◆ Request
In the copy, include no pictures, but reproduce every record exactly.

◆ Raw data

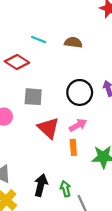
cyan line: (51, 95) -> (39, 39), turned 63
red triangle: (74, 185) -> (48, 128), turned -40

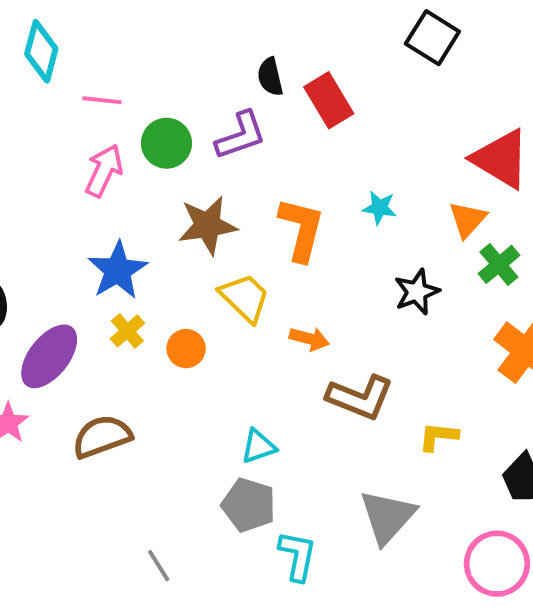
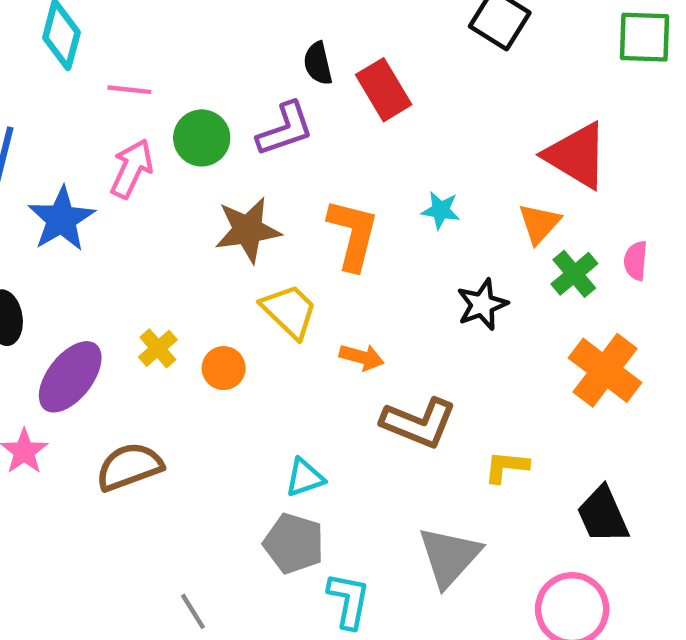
blue star: (118, 270) -> (61, 219), moved

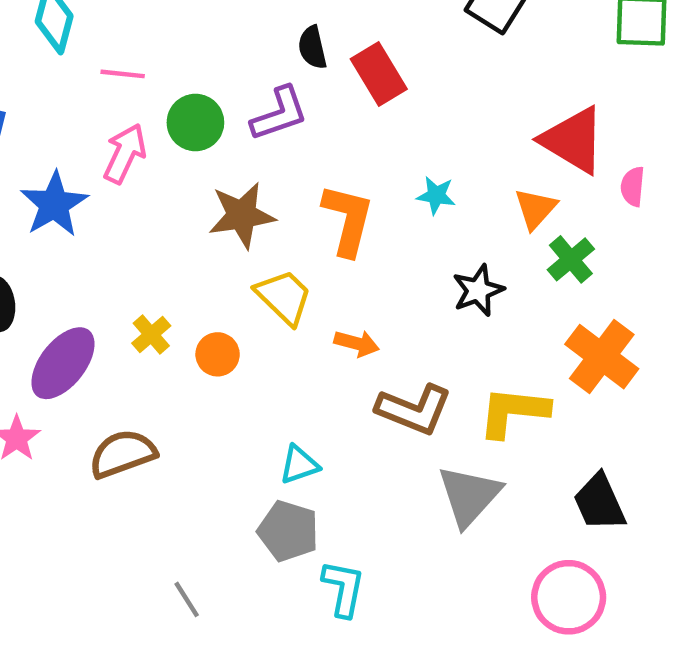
pink semicircle: (636, 261) -> (633, 187), moved
yellow L-shape: (506, 467) -> (513, 412), moved, size x1.6
gray triangle: (449, 557) -> (469, 496), moved

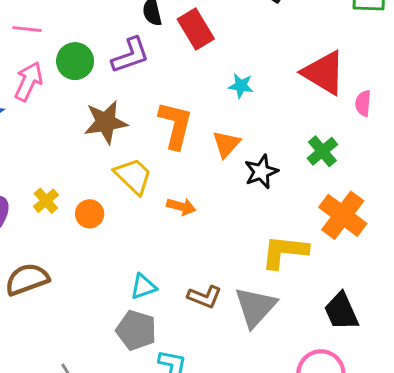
cyan star: (436, 195) -> (241, 86), moved
orange triangle: (535, 209) -> (226, 144), moved
brown L-shape: (414, 410) -> (205, 297), moved, size x0.7

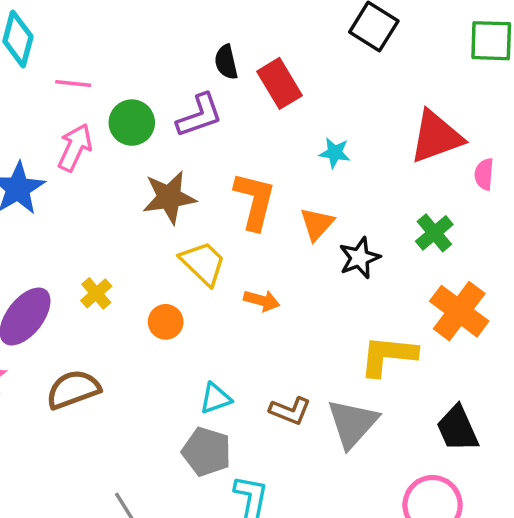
red triangle: (324, 73) -> (436, 137), turned -51
orange circle: (90, 214) -> (166, 322), moved

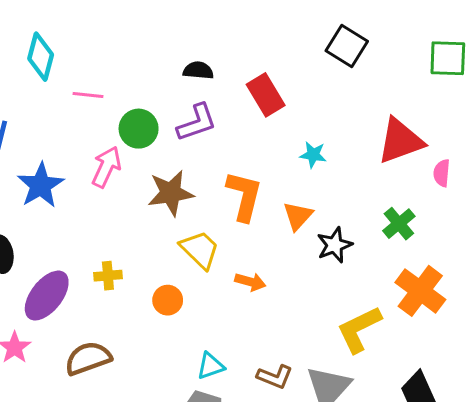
black semicircle: (226, 62) -> (198, 70), moved, turned 108
pink arrow: (75, 147) -> (106, 167), moved
yellow cross: (96, 293) -> (108, 276), turned 36
yellow L-shape: (388, 356) -> (359, 329), turned -32

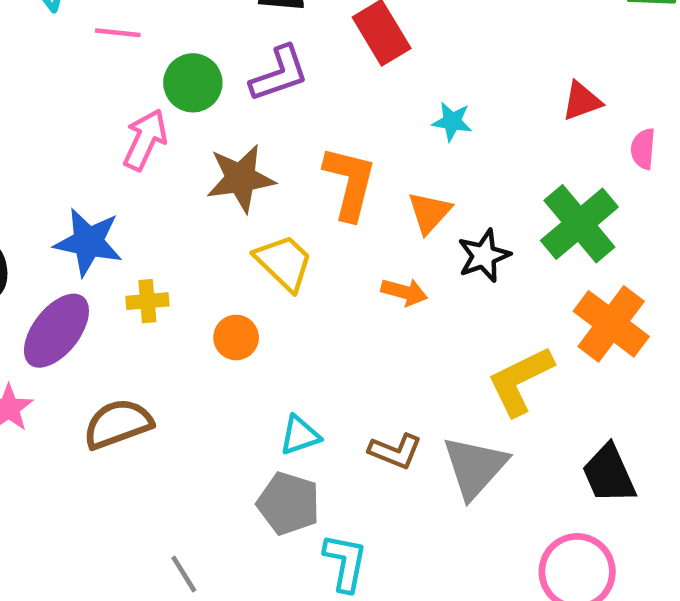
red triangle: (400, 141) -> (582, 101), size x0.6
blue star: (41, 185) -> (88, 242), moved, turned -30
green cross: (399, 224) -> (579, 224), size x1.6
orange arrow: (250, 282) -> (404, 292), moved

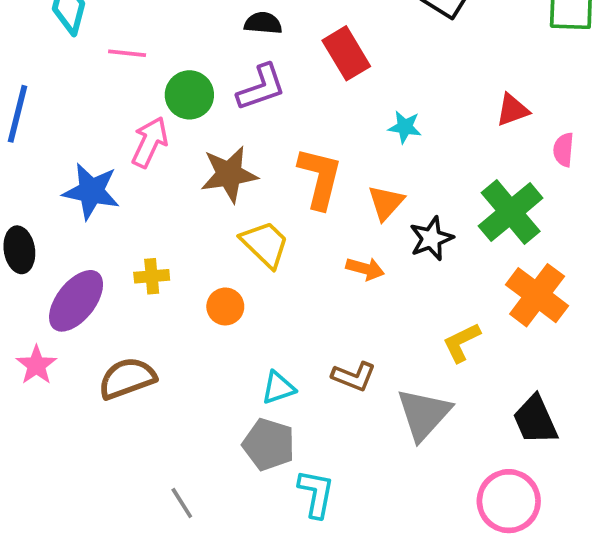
blue star: (88, 242) -> (91, 191), moved
yellow L-shape: (520, 381) -> (461, 342), size x0.7
brown L-shape: (395, 451) -> (354, 376), moved

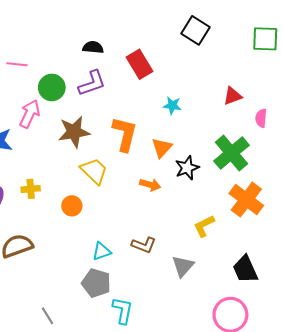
gray triangle: (424, 414) -> (183, 266), size x0.7

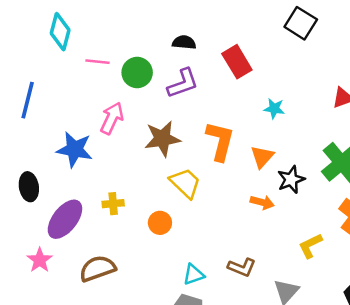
green circle: (52, 87) -> (137, 72), moved
orange arrow: (150, 185) -> (262, 202), moved

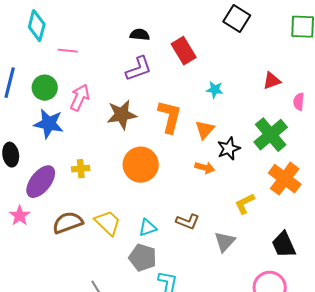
green circle: (137, 72) -> (45, 88), moved
yellow trapezoid: (185, 183) -> (108, 223), moved
orange circle: (160, 223) -> (141, 165), moved, size x1.8

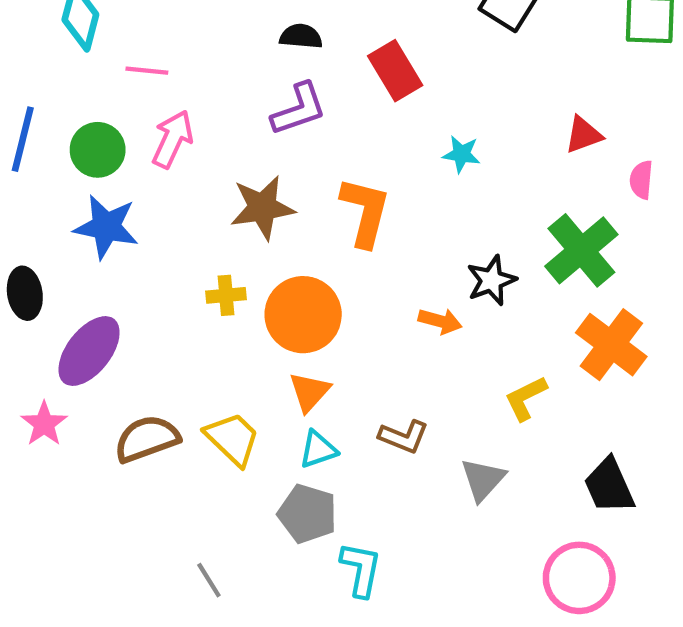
pink arrow: (80, 98) -> (173, 139), moved
orange triangle: (205, 130) -> (309, 392), moved
yellow cross: (81, 169) -> (226, 295), moved

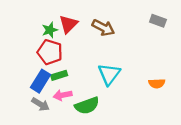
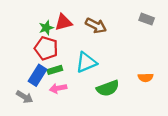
red triangle: (68, 24) -> (63, 22), turned 30
cyan triangle: (109, 74) -> (86, 62), moved, turned 30
gray arrow: (40, 104) -> (25, 97), moved
green semicircle: (87, 106) -> (108, 88), moved

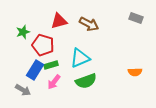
green star: (46, 28) -> (23, 32), moved
pink arrow: (58, 88) -> (54, 82), turned -42
green semicircle: (108, 88) -> (86, 81), moved

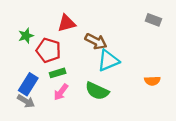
brown arrow: (89, 24) -> (96, 41), moved
cyan triangle: (80, 58) -> (108, 60), moved
blue rectangle: (35, 70) -> (28, 84), moved
green semicircle: (86, 81) -> (97, 91), turned 45

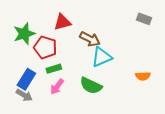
green star: (26, 36) -> (24, 34), size x1.5

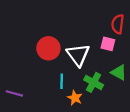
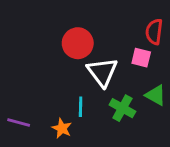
red circle: (48, 48) -> (78, 43), moved
orange star: (75, 98) -> (62, 128), moved

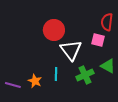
green cross: (122, 108) -> (85, 75), turned 36
orange star: (62, 128) -> (35, 81), moved

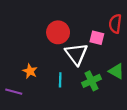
pink square: (98, 40) -> (97, 38), moved
orange star: (35, 81) -> (30, 71), moved

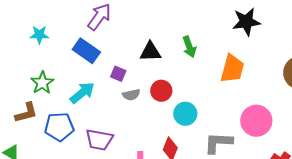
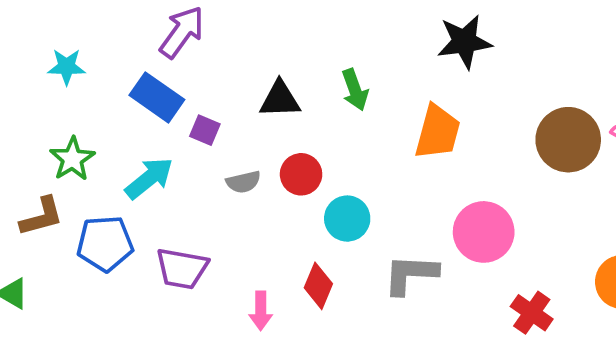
purple square: (118, 74) -> (205, 130), moved

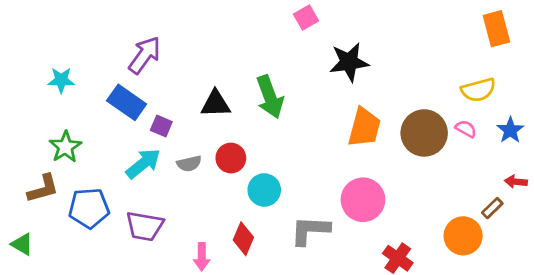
green arrow: (355, 90) -> (270, 97), size x1.4
orange trapezoid: (438, 132) -> (364, 127), moved
cyan arrow: (149, 178) -> (143, 164), moved

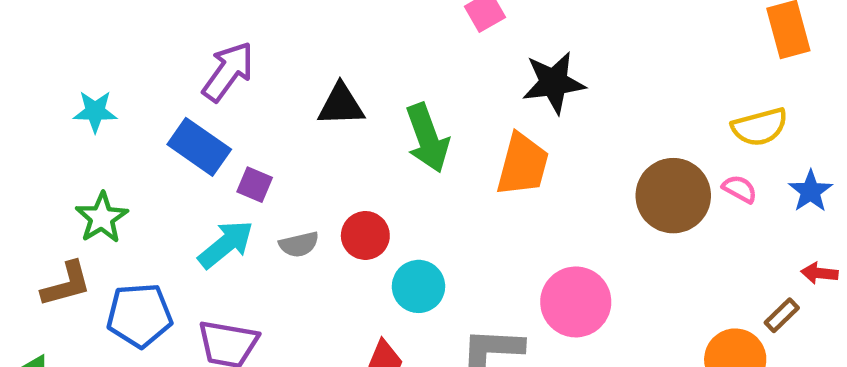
black triangle: (216, 104) -> (341, 105), moved
orange trapezoid: (364, 127) -> (523, 165), moved

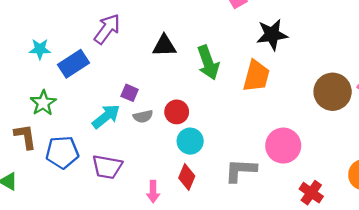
blue rectangle: (199, 147) -> (73, 64), moved, turned -68
purple square: (255, 185) -> (130, 93), moved
brown L-shape: (66, 284) -> (25, 137), turned -84
cyan circle: (418, 286) -> (190, 141), moved

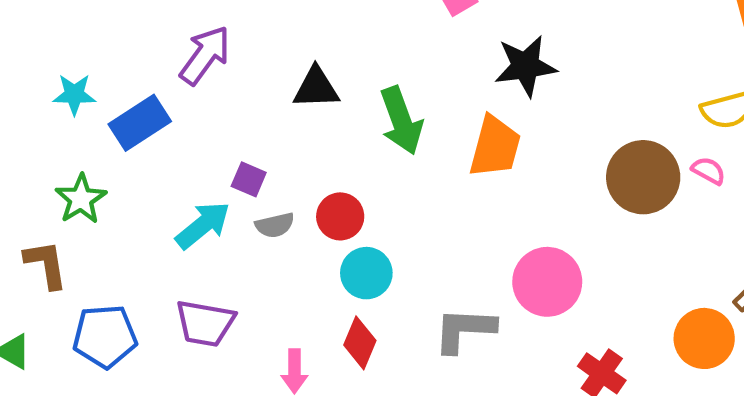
blue pentagon: (62, 152) -> (105, 336), moved

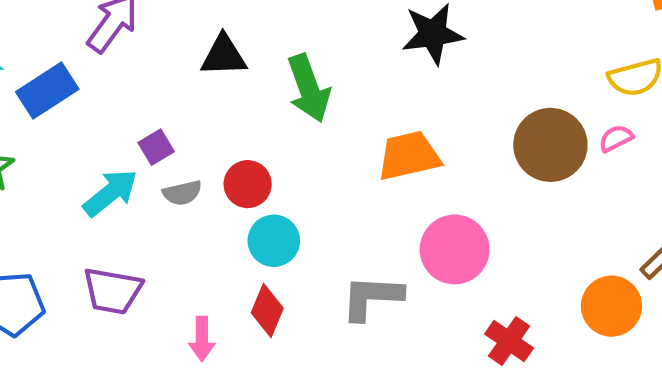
orange trapezoid: (495, 147) -> (409, 156), moved, turned -118
pink semicircle: (709, 171) -> (616, 138), turned -56
purple square: (249, 179) -> (156, 147), turned 36

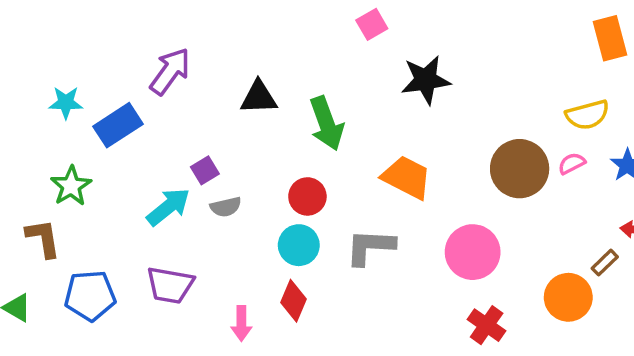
orange trapezoid: (409, 156) -> (407, 177), turned 40
red circle: (248, 184) -> (307, 196), moved
pink circle: (455, 249) -> (473, 252), moved
gray L-shape: (372, 297) -> (370, 247), moved

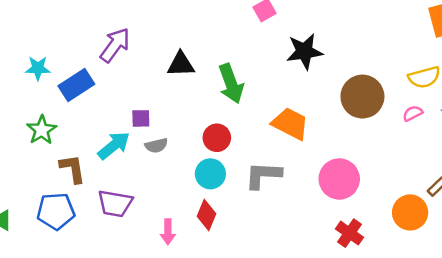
brown circle: (520, 169) -> (362, 97), moved
purple square: (205, 170) -> (141, 118), turned 30
brown L-shape: (43, 238) -> (73, 169), moved

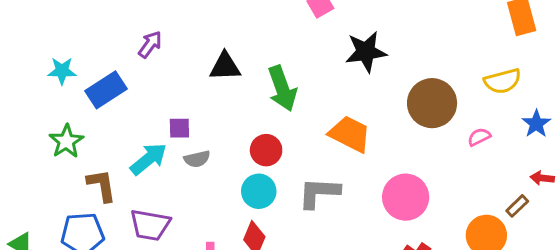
purple arrow: (115, 45) -> (150, 44), size x0.7
pink semicircle: (413, 113) -> (479, 137), moved

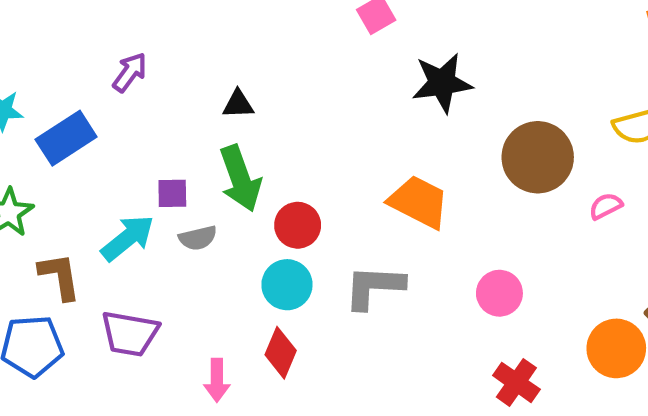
black triangle: (225, 66) -> (238, 104), size x0.7
green arrow: (282, 88) -> (240, 178), moved
pink circle: (406, 197) -> (499, 293), size x0.7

◆ Response below
cyan line: (51, 95) -> (39, 39), turned 63
red triangle: (74, 185) -> (48, 128), turned -40

blue star: (118, 270) -> (61, 219), moved

pink semicircle: (636, 261) -> (633, 187), moved
yellow L-shape: (506, 467) -> (513, 412), moved, size x1.6
gray triangle: (449, 557) -> (469, 496), moved

cyan star: (436, 195) -> (241, 86), moved
orange triangle: (535, 209) -> (226, 144), moved
brown L-shape: (414, 410) -> (205, 297), moved, size x0.7

red triangle: (324, 73) -> (436, 137), turned -51
orange circle: (90, 214) -> (166, 322), moved

black semicircle: (226, 62) -> (198, 70), moved, turned 108
pink arrow: (75, 147) -> (106, 167), moved
yellow cross: (96, 293) -> (108, 276), turned 36
yellow L-shape: (388, 356) -> (359, 329), turned -32

red triangle: (400, 141) -> (582, 101), size x0.6
blue star: (41, 185) -> (88, 242), moved, turned -30
green cross: (399, 224) -> (579, 224), size x1.6
orange arrow: (250, 282) -> (404, 292), moved

blue star: (88, 242) -> (91, 191), moved
yellow L-shape: (520, 381) -> (461, 342), size x0.7
brown L-shape: (395, 451) -> (354, 376), moved

gray triangle: (424, 414) -> (183, 266), size x0.7

green circle: (52, 87) -> (137, 72), moved
orange arrow: (150, 185) -> (262, 202), moved

green circle: (137, 72) -> (45, 88), moved
yellow trapezoid: (185, 183) -> (108, 223), moved
orange circle: (160, 223) -> (141, 165), moved, size x1.8

pink arrow: (80, 98) -> (173, 139), moved
orange triangle: (205, 130) -> (309, 392), moved
yellow cross: (81, 169) -> (226, 295), moved

red triangle: (68, 24) -> (63, 22), turned 30
cyan triangle: (109, 74) -> (86, 62), moved, turned 30
gray arrow: (40, 104) -> (25, 97), moved
green semicircle: (87, 106) -> (108, 88), moved

green star: (46, 28) -> (23, 32), moved
pink arrow: (58, 88) -> (54, 82), turned -42
green semicircle: (108, 88) -> (86, 81), moved

brown arrow: (89, 24) -> (96, 41), moved
cyan triangle: (80, 58) -> (108, 60), moved
blue rectangle: (35, 70) -> (28, 84), moved
green semicircle: (86, 81) -> (97, 91), turned 45

green star: (26, 36) -> (24, 34), size x1.5

red circle: (48, 48) -> (78, 43), moved
orange star: (75, 98) -> (62, 128), moved

green cross: (122, 108) -> (85, 75), turned 36
orange star: (62, 128) -> (35, 81), moved

pink square: (98, 40) -> (97, 38), moved
orange star: (35, 81) -> (30, 71), moved

purple square: (118, 74) -> (205, 130), moved

green arrow: (355, 90) -> (270, 97), size x1.4
orange trapezoid: (438, 132) -> (364, 127), moved
cyan arrow: (149, 178) -> (143, 164), moved

black triangle: (216, 104) -> (341, 105), moved
orange trapezoid: (364, 127) -> (523, 165), moved

blue rectangle: (199, 147) -> (73, 64), moved, turned -68
purple square: (255, 185) -> (130, 93), moved
brown L-shape: (66, 284) -> (25, 137), turned -84
cyan circle: (418, 286) -> (190, 141), moved

blue pentagon: (62, 152) -> (105, 336), moved

orange trapezoid: (495, 147) -> (409, 156), moved, turned -118
pink semicircle: (709, 171) -> (616, 138), turned -56
purple square: (249, 179) -> (156, 147), turned 36

orange trapezoid: (409, 156) -> (407, 177), turned 40
red circle: (248, 184) -> (307, 196), moved
pink circle: (455, 249) -> (473, 252), moved
gray L-shape: (372, 297) -> (370, 247), moved

brown circle: (520, 169) -> (362, 97), moved
purple square: (205, 170) -> (141, 118), turned 30
brown L-shape: (43, 238) -> (73, 169), moved

purple arrow: (115, 45) -> (150, 44), size x0.7
pink semicircle: (413, 113) -> (479, 137), moved

black triangle: (225, 66) -> (238, 104), size x0.7
green arrow: (282, 88) -> (240, 178), moved
pink circle: (406, 197) -> (499, 293), size x0.7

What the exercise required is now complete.